• WORK INSTRUCTION:
Exactly the lines from the line that has "yellow glasses: 10 -> 9" through the final line below are to be retyped, and the pictures are not.

• DATA PROVIDED:
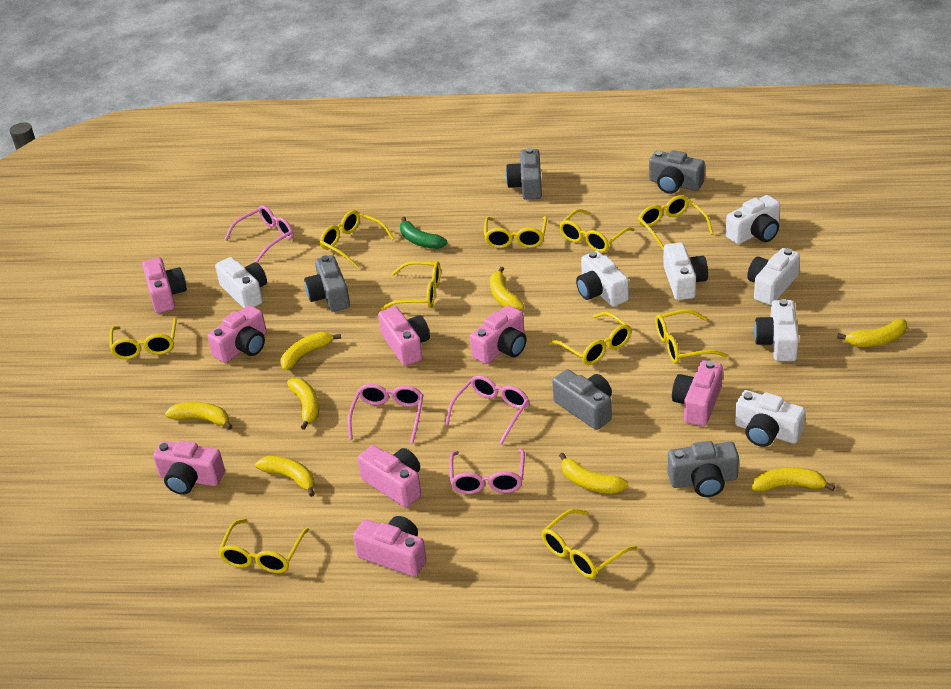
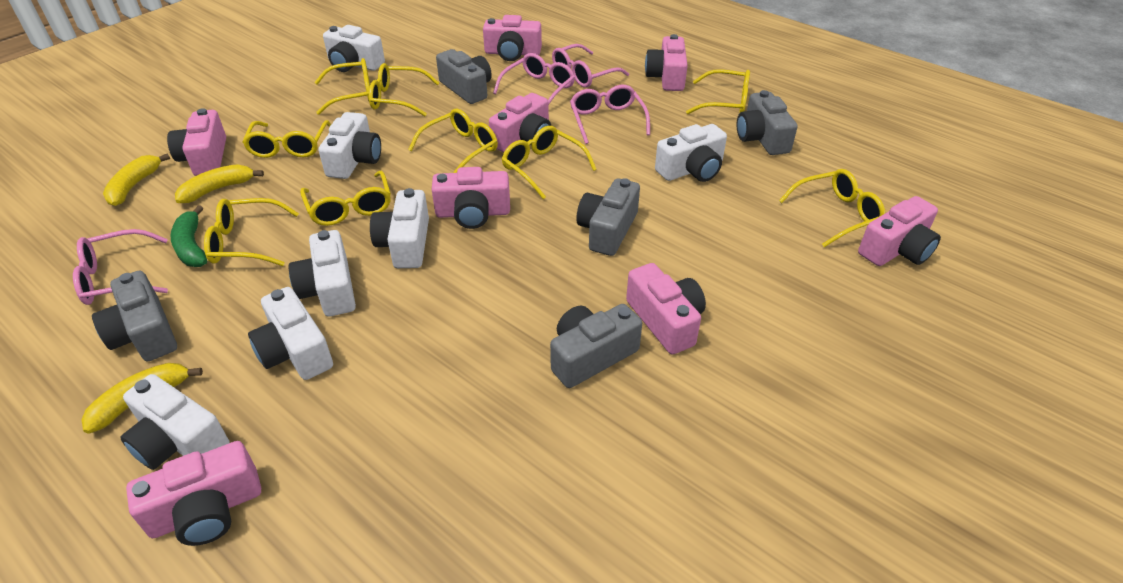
yellow banana: 8 -> 3
yellow glasses: 10 -> 9

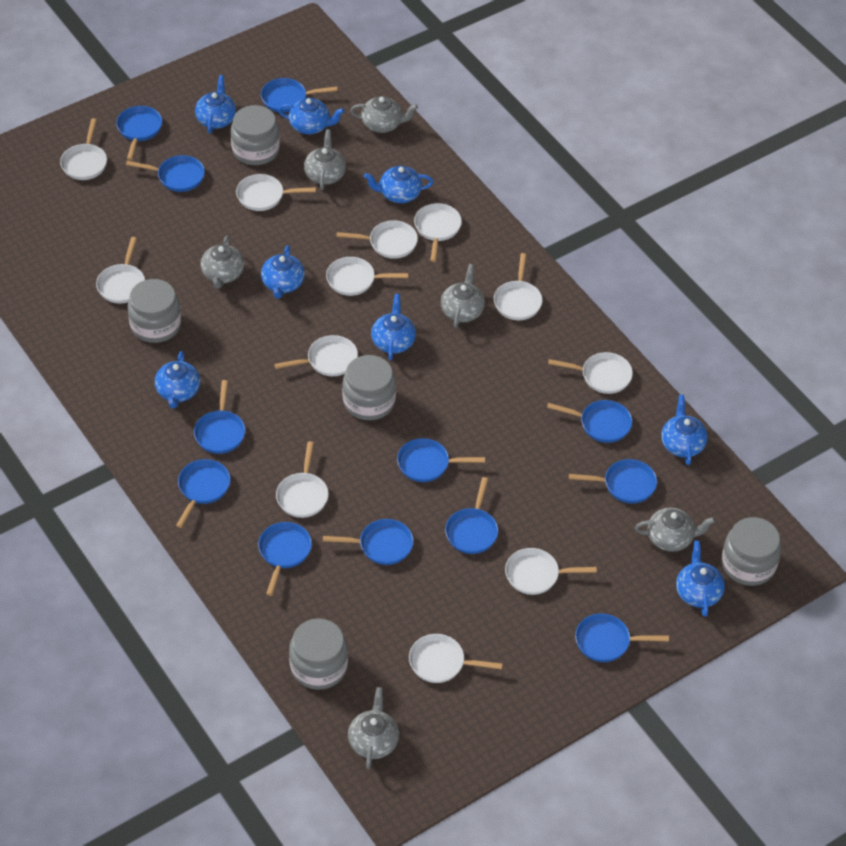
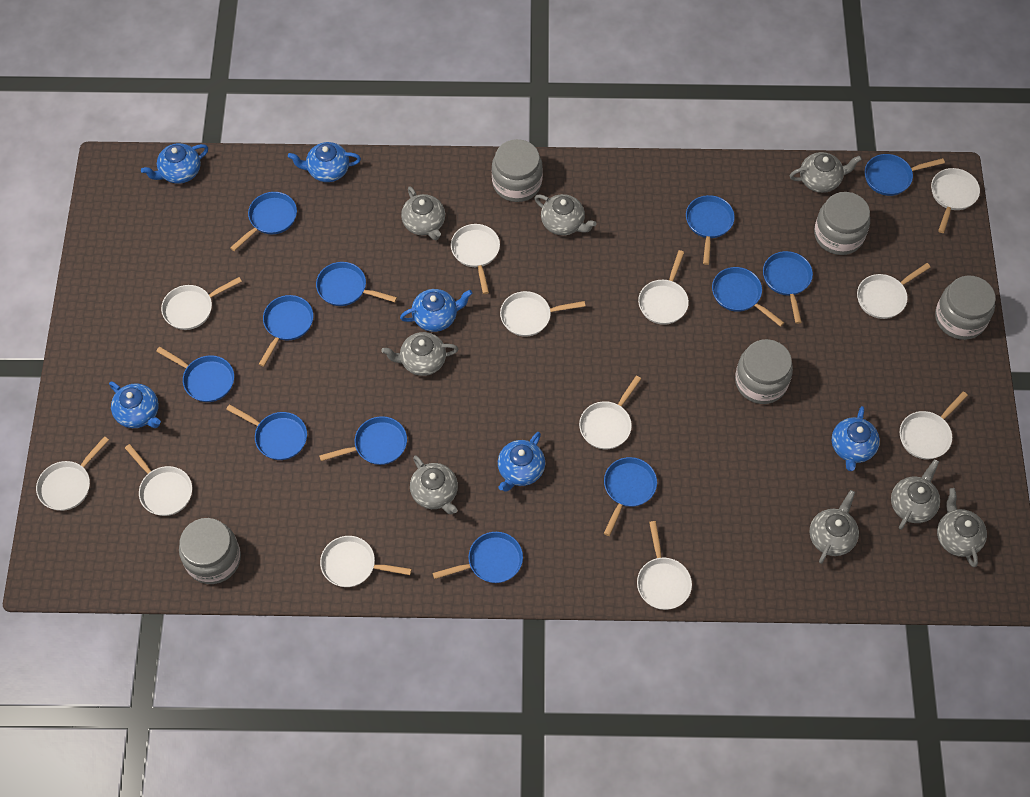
blue teapot: 8 -> 6
grey teapot: 6 -> 8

• COMPLETED EXERCISE:
yellow glasses: 10 -> 9

blue teapot: 8 -> 6
grey teapot: 6 -> 8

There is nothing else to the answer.